Revision tracking records
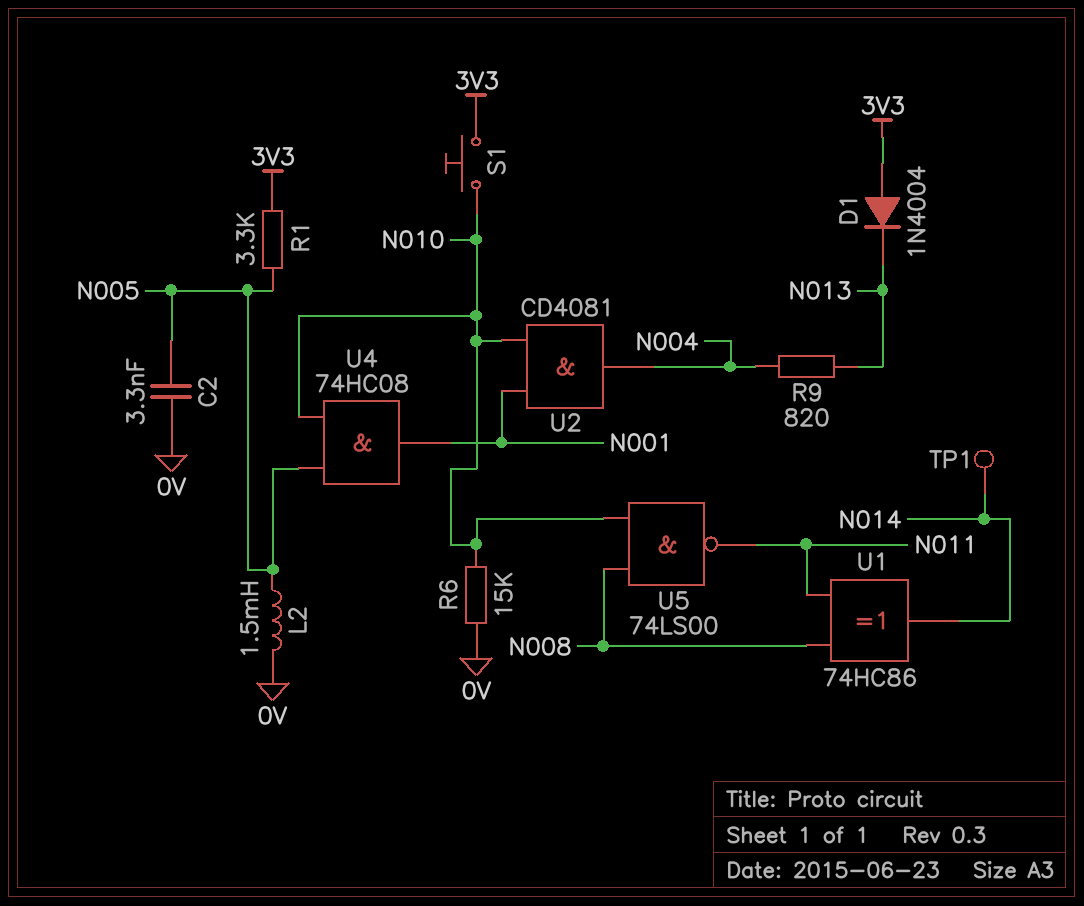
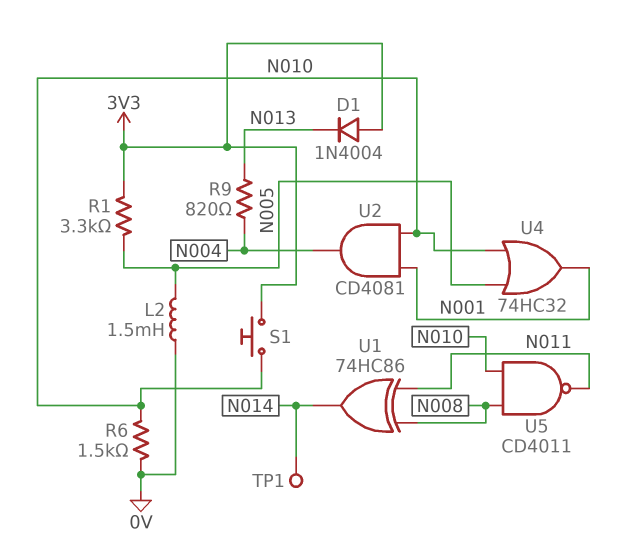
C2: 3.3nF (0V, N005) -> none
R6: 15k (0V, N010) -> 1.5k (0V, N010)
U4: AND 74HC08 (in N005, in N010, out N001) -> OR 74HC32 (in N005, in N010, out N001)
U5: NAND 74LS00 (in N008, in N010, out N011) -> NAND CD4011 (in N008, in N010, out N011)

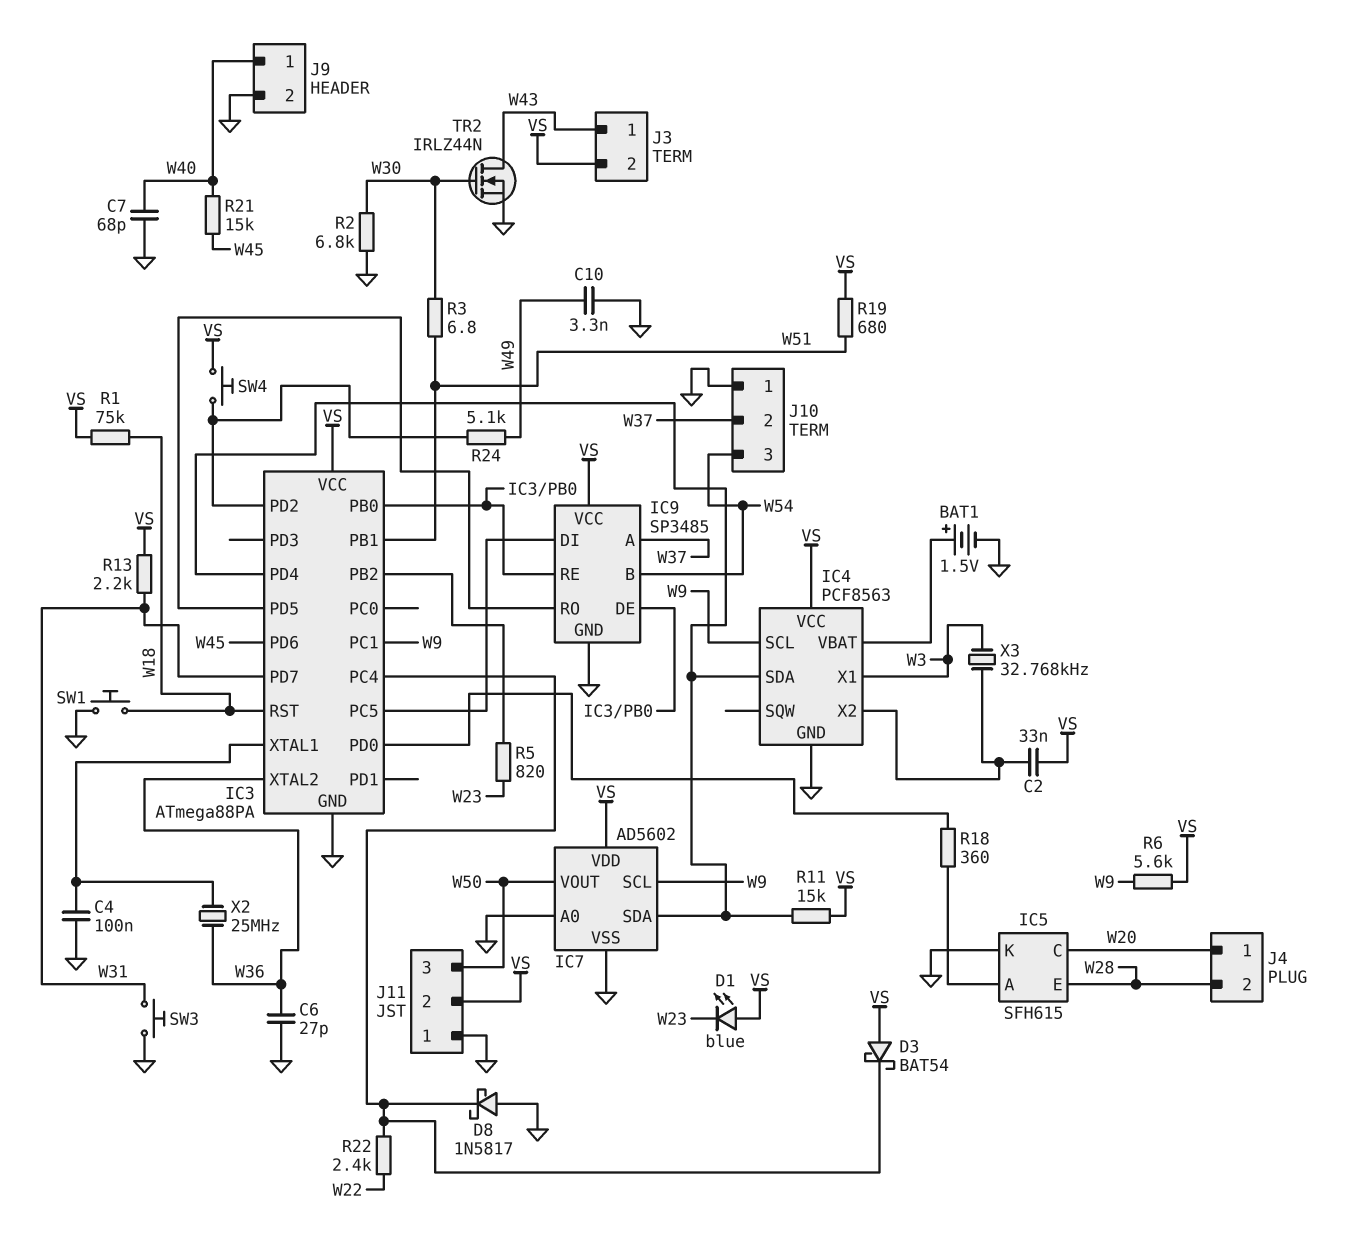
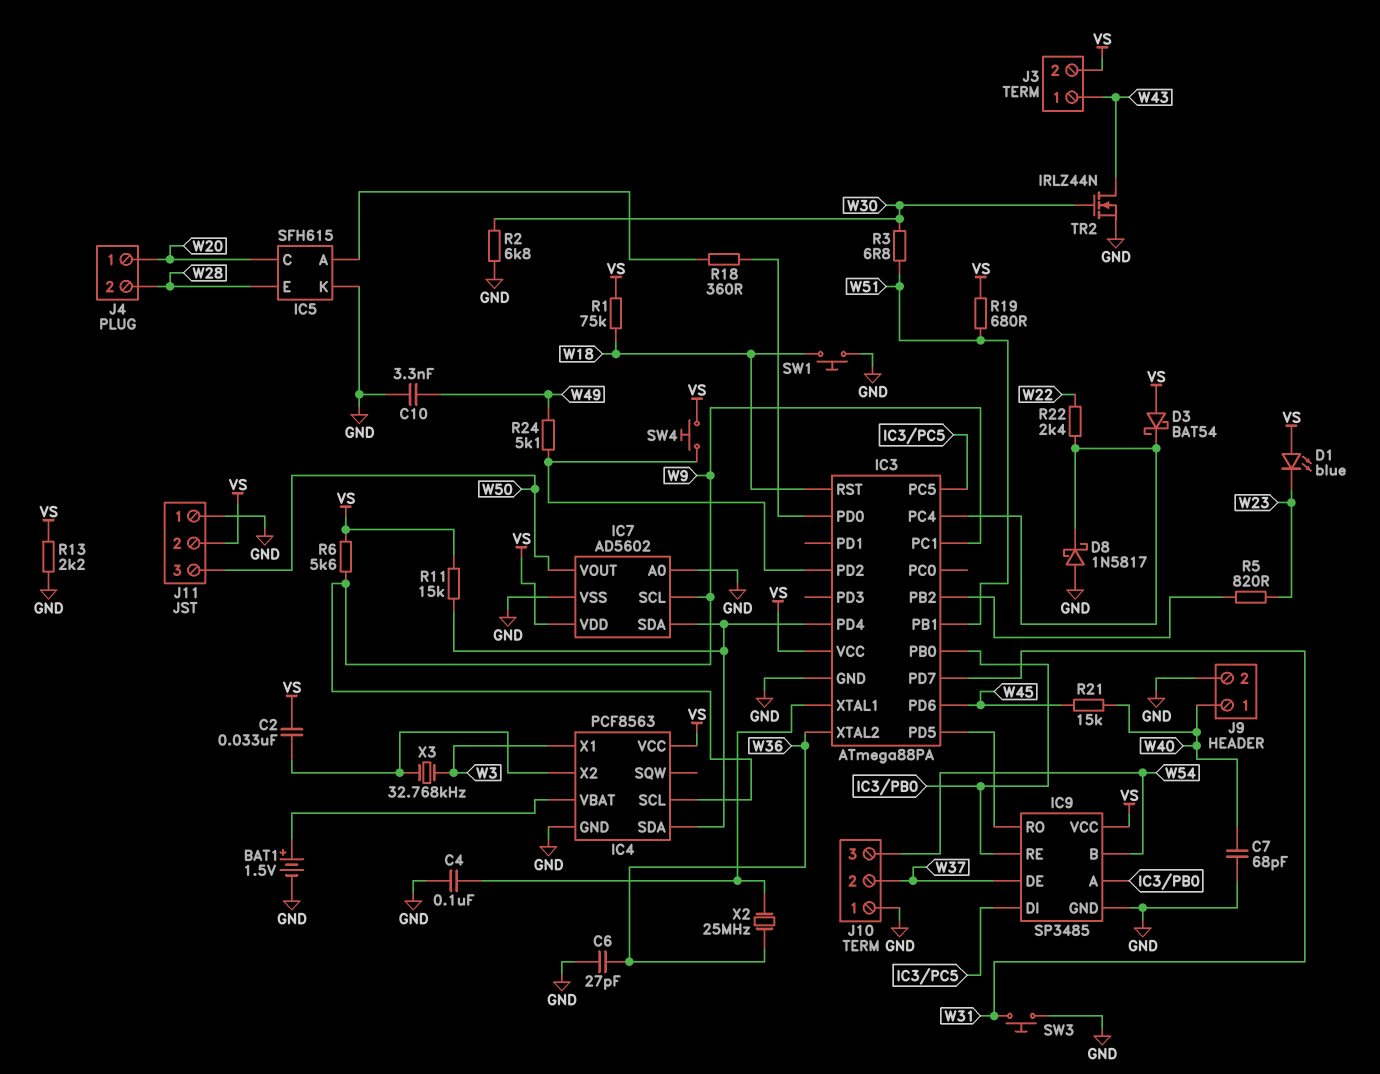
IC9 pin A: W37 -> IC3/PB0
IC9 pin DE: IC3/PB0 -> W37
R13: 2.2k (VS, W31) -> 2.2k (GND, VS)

TASK DIRECTIONS: Reproduce the data above word for word, but leave the images out.

OUTPUT OF THE EXERCISE:
C2: 3.3nF (0V, N005) -> none
R6: 15k (0V, N010) -> 1.5k (0V, N010)
U4: AND 74HC08 (in N005, in N010, out N001) -> OR 74HC32 (in N005, in N010, out N001)
U5: NAND 74LS00 (in N008, in N010, out N011) -> NAND CD4011 (in N008, in N010, out N011)

IC9 pin A: W37 -> IC3/PB0
IC9 pin DE: IC3/PB0 -> W37
R13: 2.2k (VS, W31) -> 2.2k (GND, VS)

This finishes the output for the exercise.